Give back every line of the material below that has the string "degrees".

##### Dataset excerpts #####

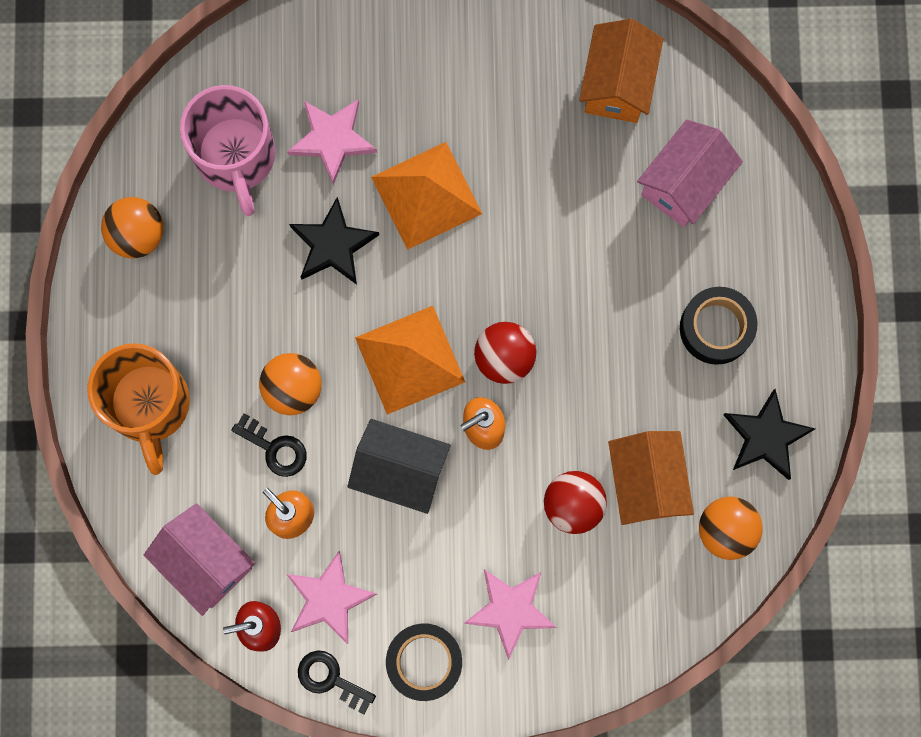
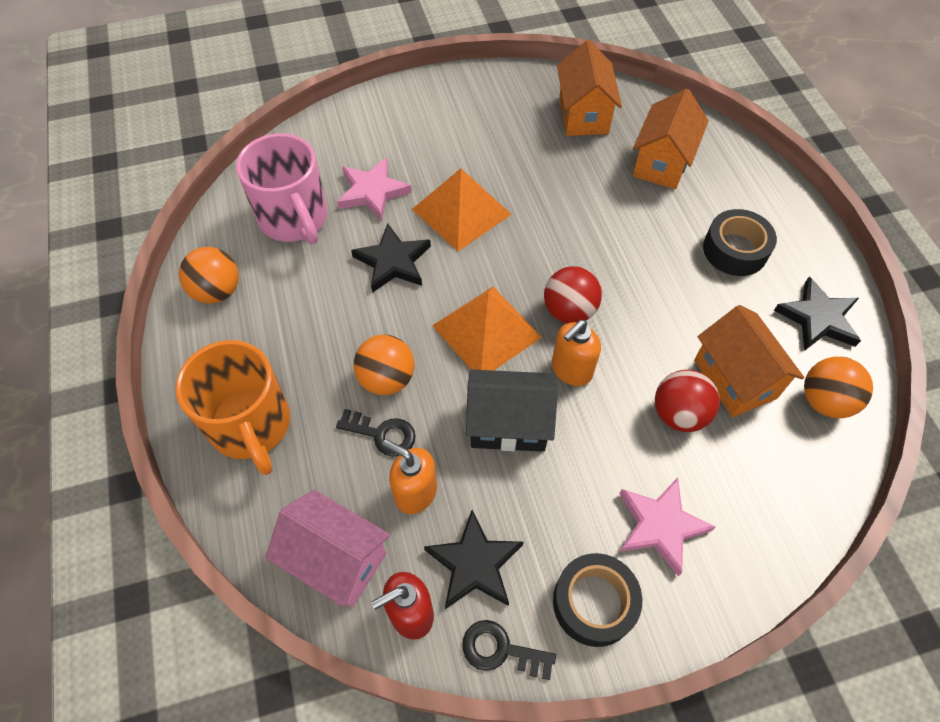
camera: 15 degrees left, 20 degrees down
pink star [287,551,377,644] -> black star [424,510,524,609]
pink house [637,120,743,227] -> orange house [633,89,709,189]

#####
##### Dataset excerpts #####

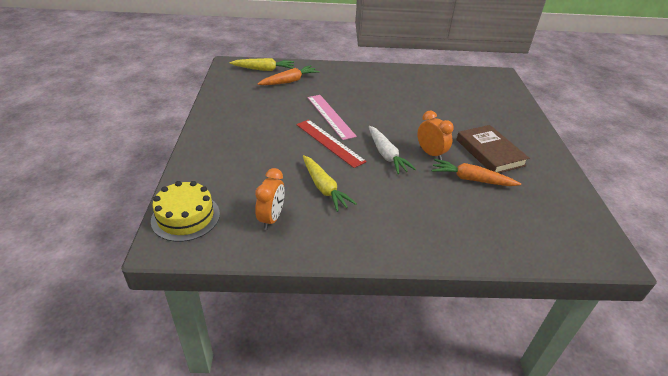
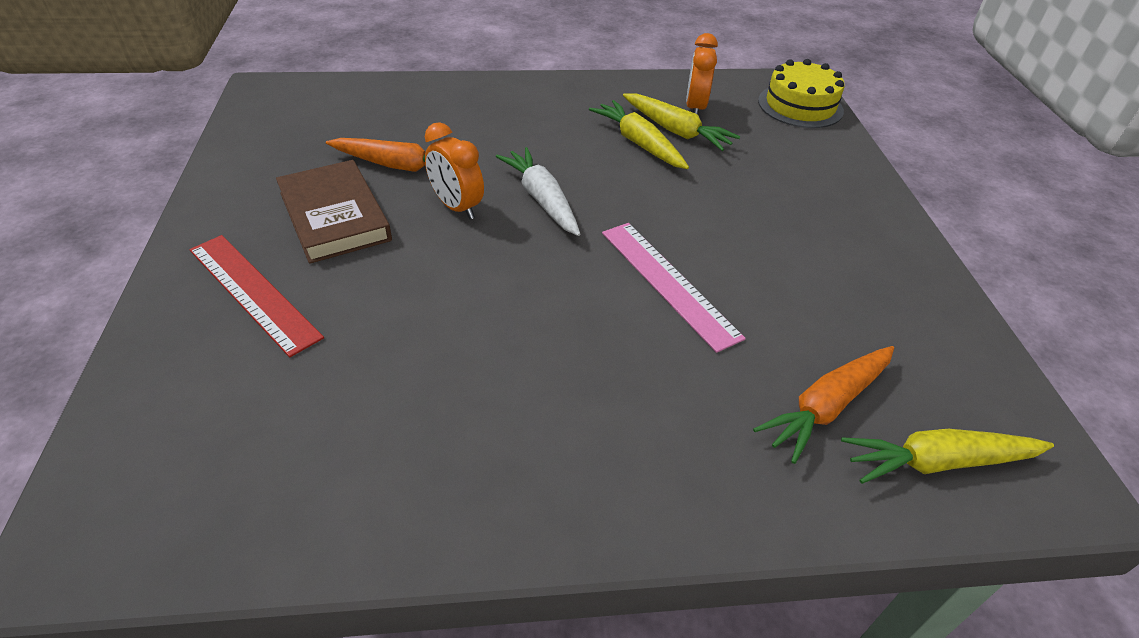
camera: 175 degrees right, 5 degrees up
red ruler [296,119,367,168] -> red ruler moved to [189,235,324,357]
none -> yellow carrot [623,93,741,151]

#####

Task solution -
camera: 15 degrees left, 20 degrees down
camera: 175 degrees right, 5 degrees up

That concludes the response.